#### EXERCISE DATA

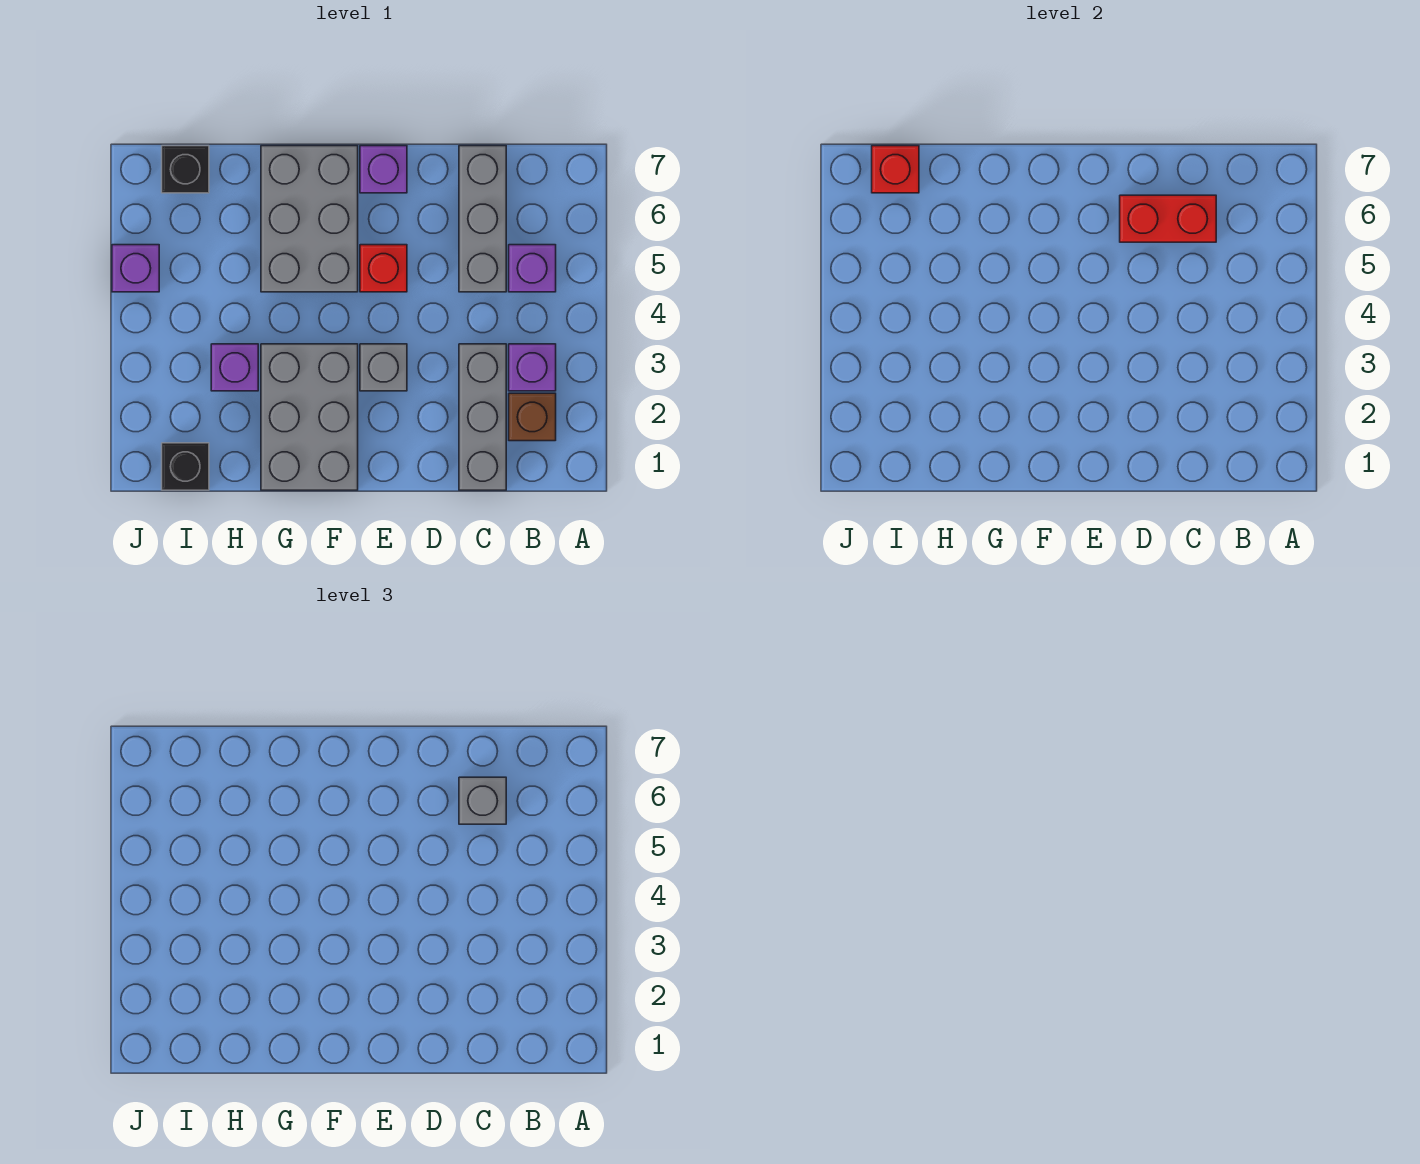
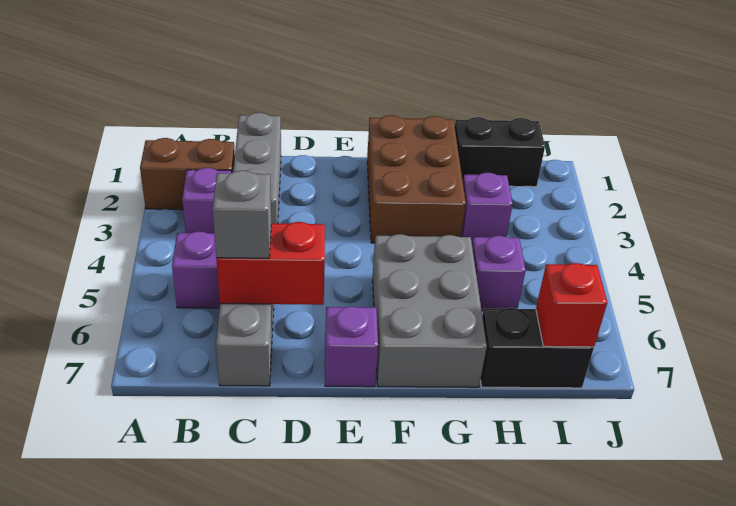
brown brick B2 level 1 -> brown brick A2:B2 level 1
grey brick E3 level 1 -> none
red brick E5 level 1 -> none
grey brick F1:G3 level 1 -> brown brick F1:G3 level 1
black brick I1 level 1 -> black brick H1:I1 level 1
black brick I7 level 1 -> black brick H7:I7 level 1
purple brick J5 level 1 -> purple brick H5 level 1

########

## TASK DETAILS
Here the answer is the exact run of lines above, from the line with "red brick E5 level 1 -> none" down to the last, and nothing else.

## OUTPUT FOR THIS EXERCISE
red brick E5 level 1 -> none
grey brick F1:G3 level 1 -> brown brick F1:G3 level 1
black brick I1 level 1 -> black brick H1:I1 level 1
black brick I7 level 1 -> black brick H7:I7 level 1
purple brick J5 level 1 -> purple brick H5 level 1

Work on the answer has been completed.